EXERCISE DIRECTIONS: Find the word "minus" in the records below. List each line containing it.

══ INPUT RECORDS

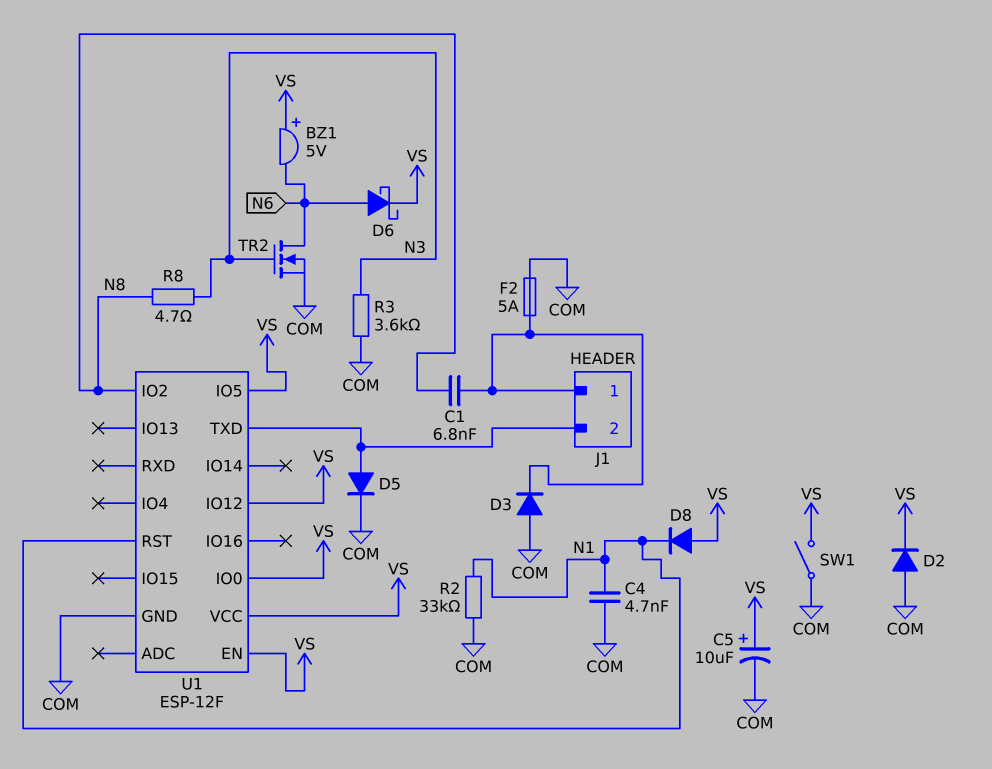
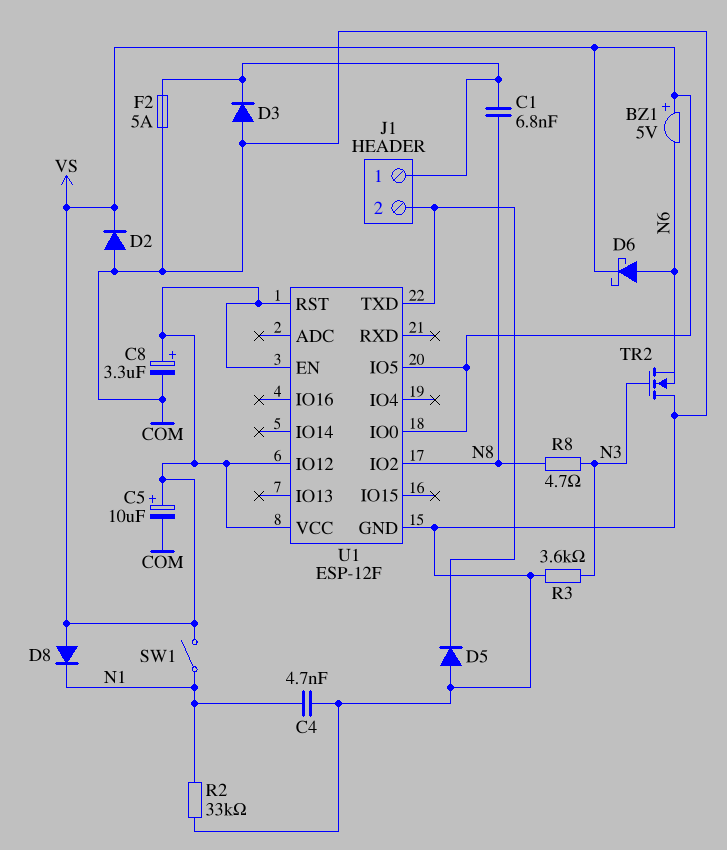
C8: none -> 3.3uF (plus VS, minus COM)
D5: diode (A J1/2, K COM) -> diode (A COM, K J1/2)
SW1: switch (COM, VS) -> switch (N1, VS)
TR2: NMOS (G N3, D N6, S COM) -> NMOS (G N3, D COM, S N6)
U1 pin RST: N1 -> VS

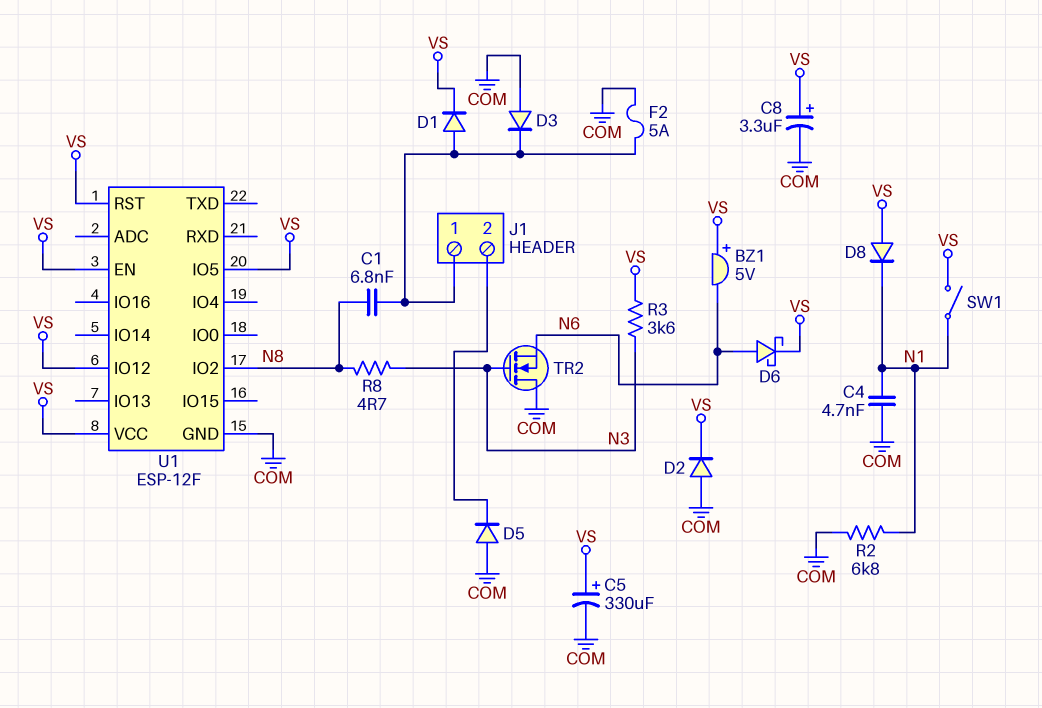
C5: 10uF (plus VS, minus COM) -> 330uF (plus VS, minus COM)
D1: none -> diode (A J1/1, K VS)
R2: 33k (COM, N1) -> 6.8k (COM, N1)
R3: 3.6k (COM, N3) -> 3.6k (N3, VS)
U1 pin IO0: VS -> none
U1 pin TXD: J1/2 -> none

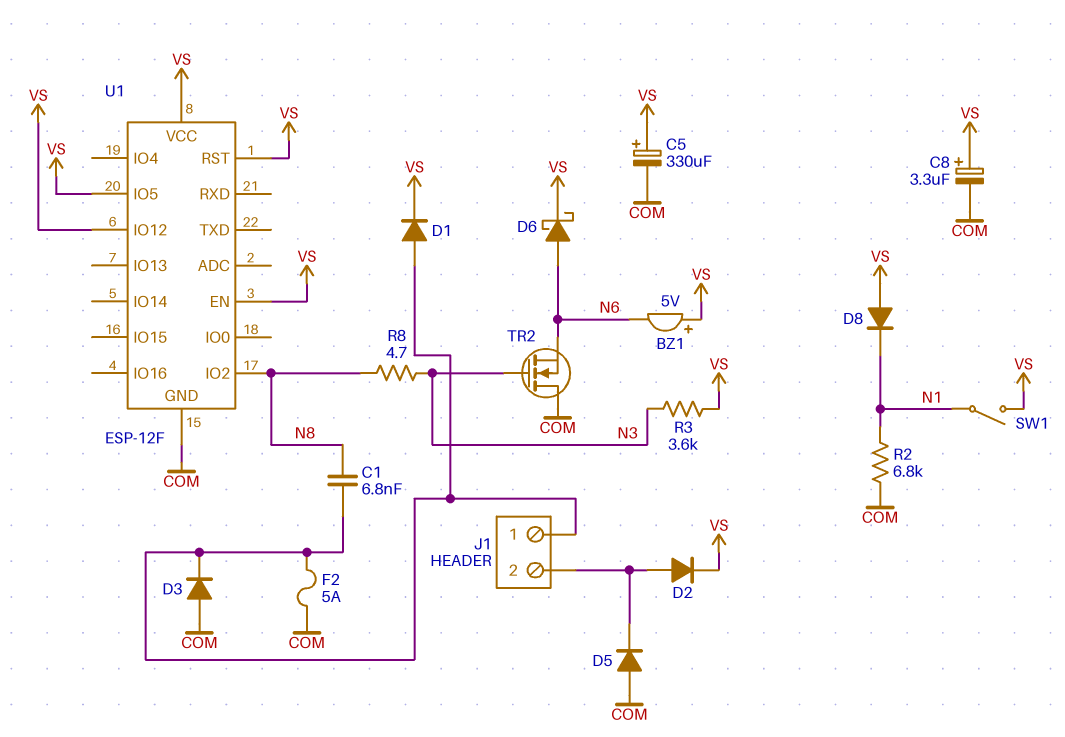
C4: 4.7nF (COM, N1) -> none
D2: diode (A COM, K VS) -> diode (A J1/2, K VS)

════

ANSWER TO THIS EXERCISE:
C8: none -> 3.3uF (plus VS, minus COM)
C5: 10uF (plus VS, minus COM) -> 330uF (plus VS, minus COM)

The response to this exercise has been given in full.